TO DO =>
All lines in the records below from the line with "none -> lime brick A2 level 1" through the line with "none -> purple brick B7 level 3" are to be given again exactly, both ends included; the pictures are to be left out.

:: SOURCE DATA ::

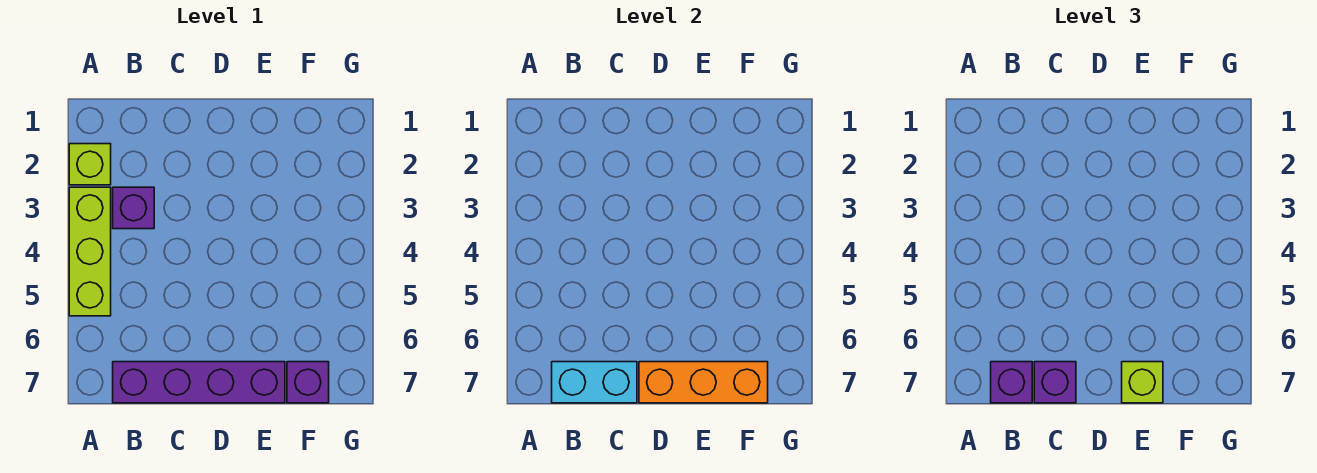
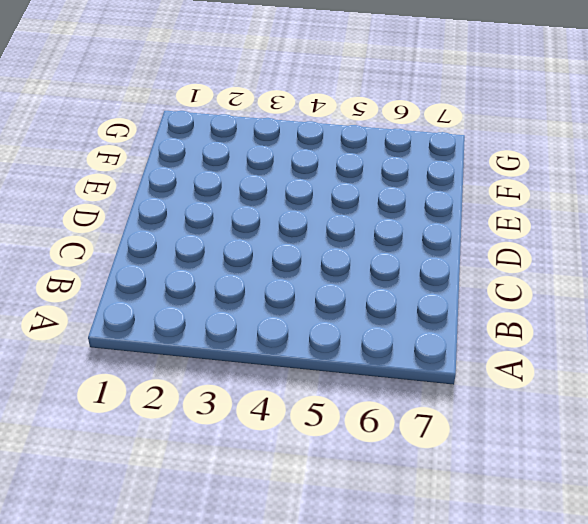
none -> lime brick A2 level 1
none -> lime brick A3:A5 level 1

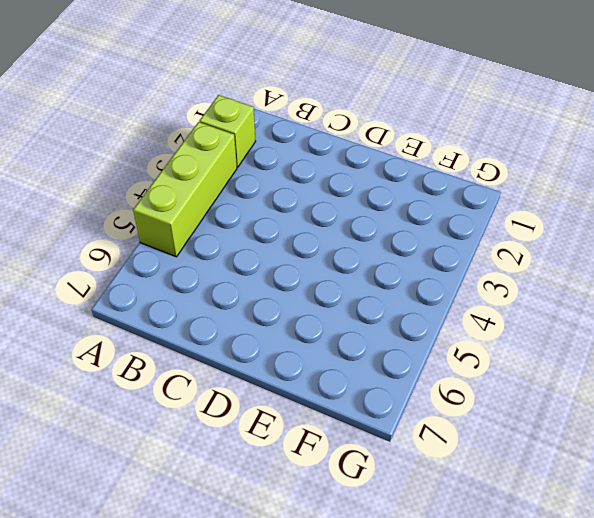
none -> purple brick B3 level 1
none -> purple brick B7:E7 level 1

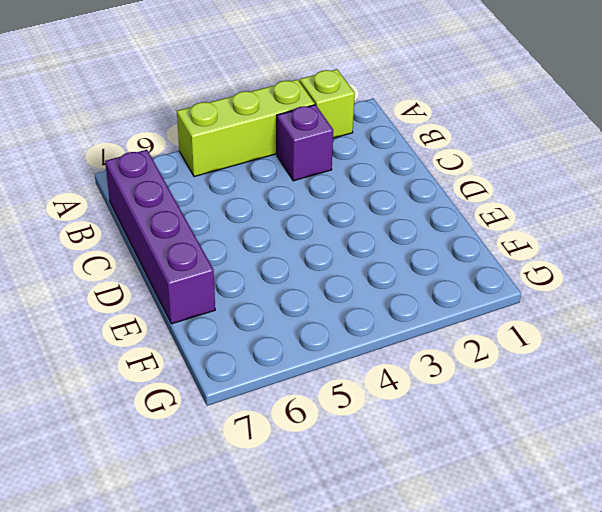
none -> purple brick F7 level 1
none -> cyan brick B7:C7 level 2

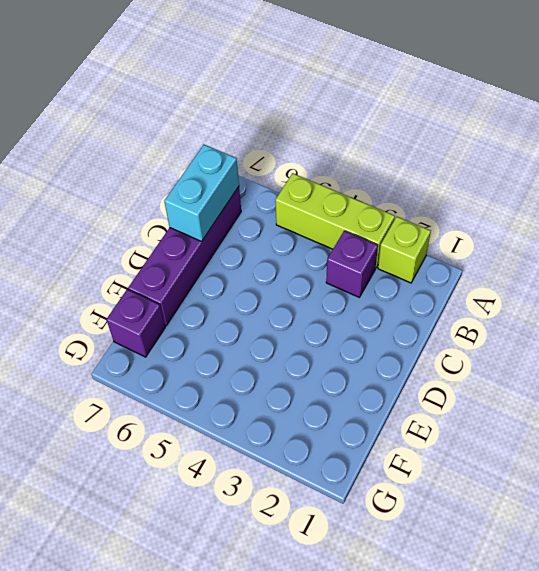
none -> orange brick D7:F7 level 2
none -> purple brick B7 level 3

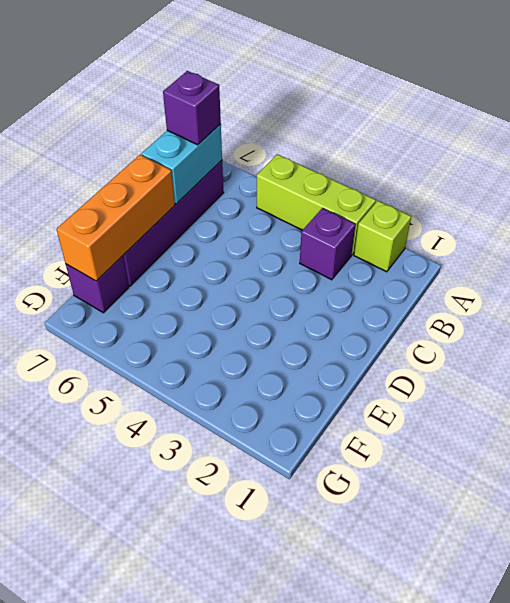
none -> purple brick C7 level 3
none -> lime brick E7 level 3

:::
:: SOURCE DATA ::

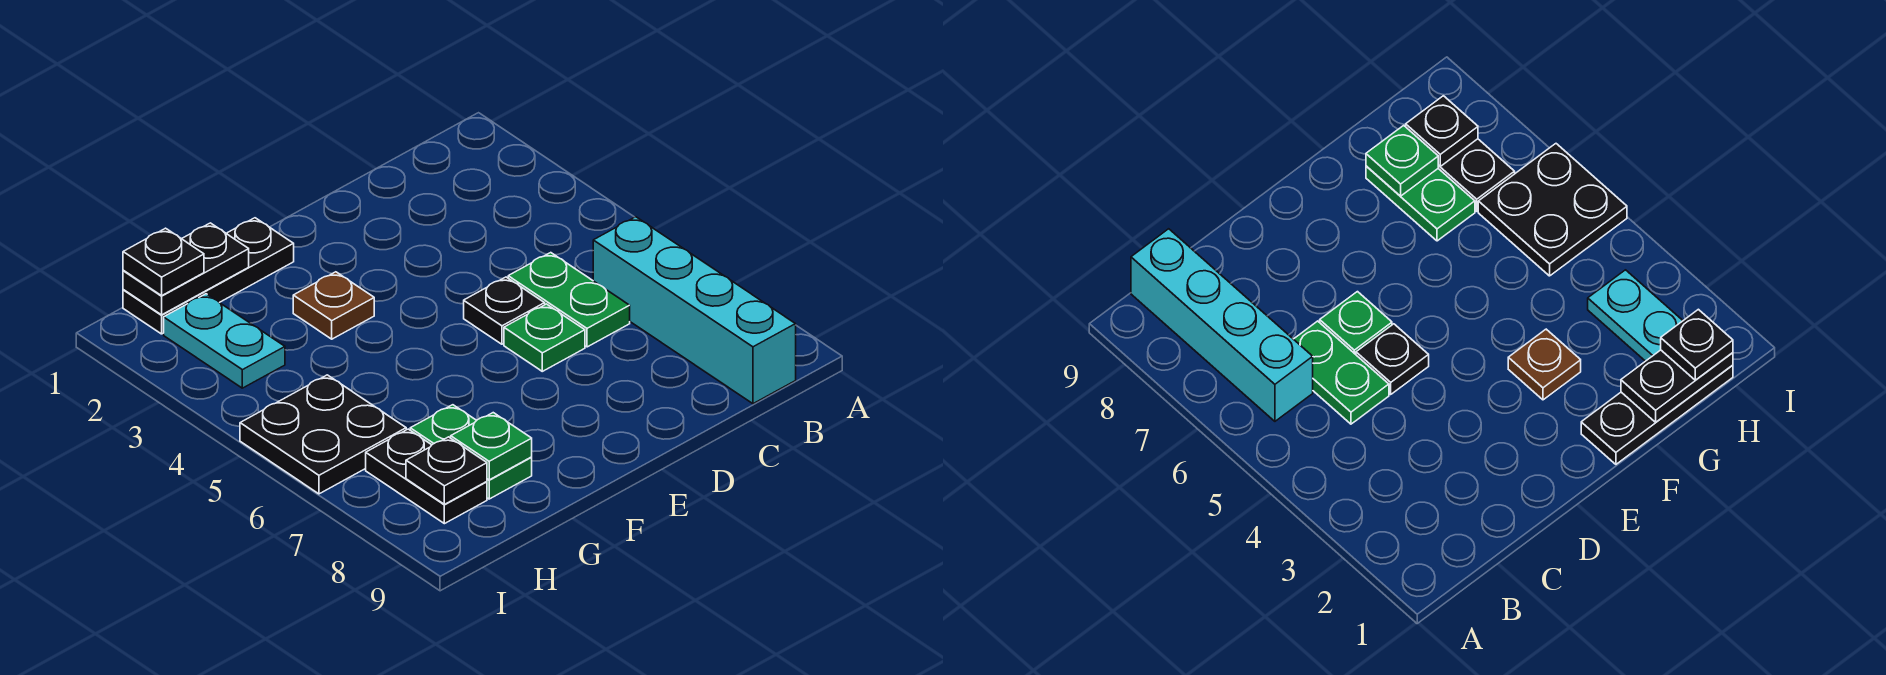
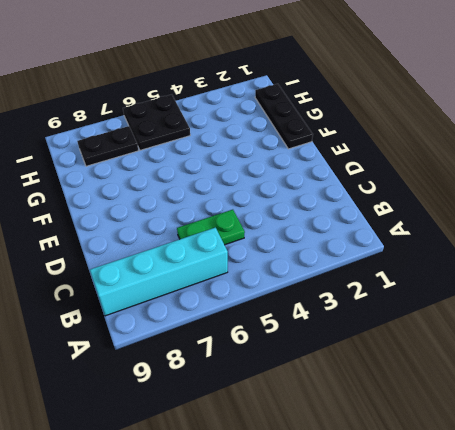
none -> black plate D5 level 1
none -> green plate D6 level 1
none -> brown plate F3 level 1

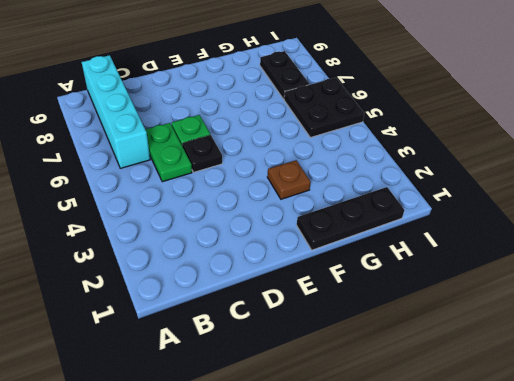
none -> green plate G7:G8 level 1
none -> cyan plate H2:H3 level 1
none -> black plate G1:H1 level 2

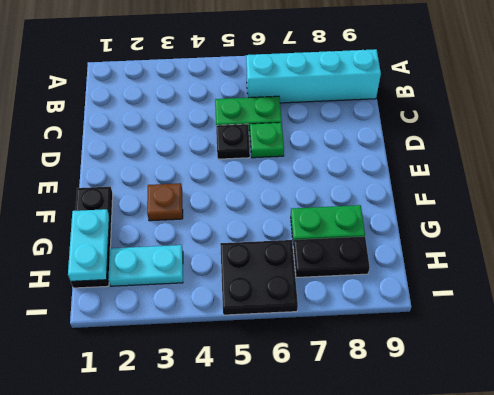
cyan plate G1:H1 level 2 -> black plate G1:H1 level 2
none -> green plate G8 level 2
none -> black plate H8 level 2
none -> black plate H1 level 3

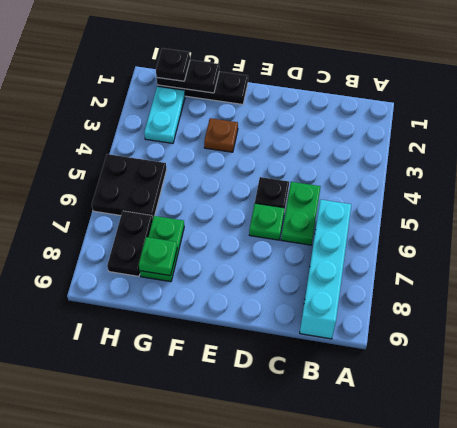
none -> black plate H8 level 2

:::

RESPONSE BOX =>
none -> lime brick A2 level 1
none -> lime brick A3:A5 level 1

none -> purple brick B3 level 1
none -> purple brick B7:E7 level 1

none -> purple brick F7 level 1
none -> cyan brick B7:C7 level 2

none -> orange brick D7:F7 level 2
none -> purple brick B7 level 3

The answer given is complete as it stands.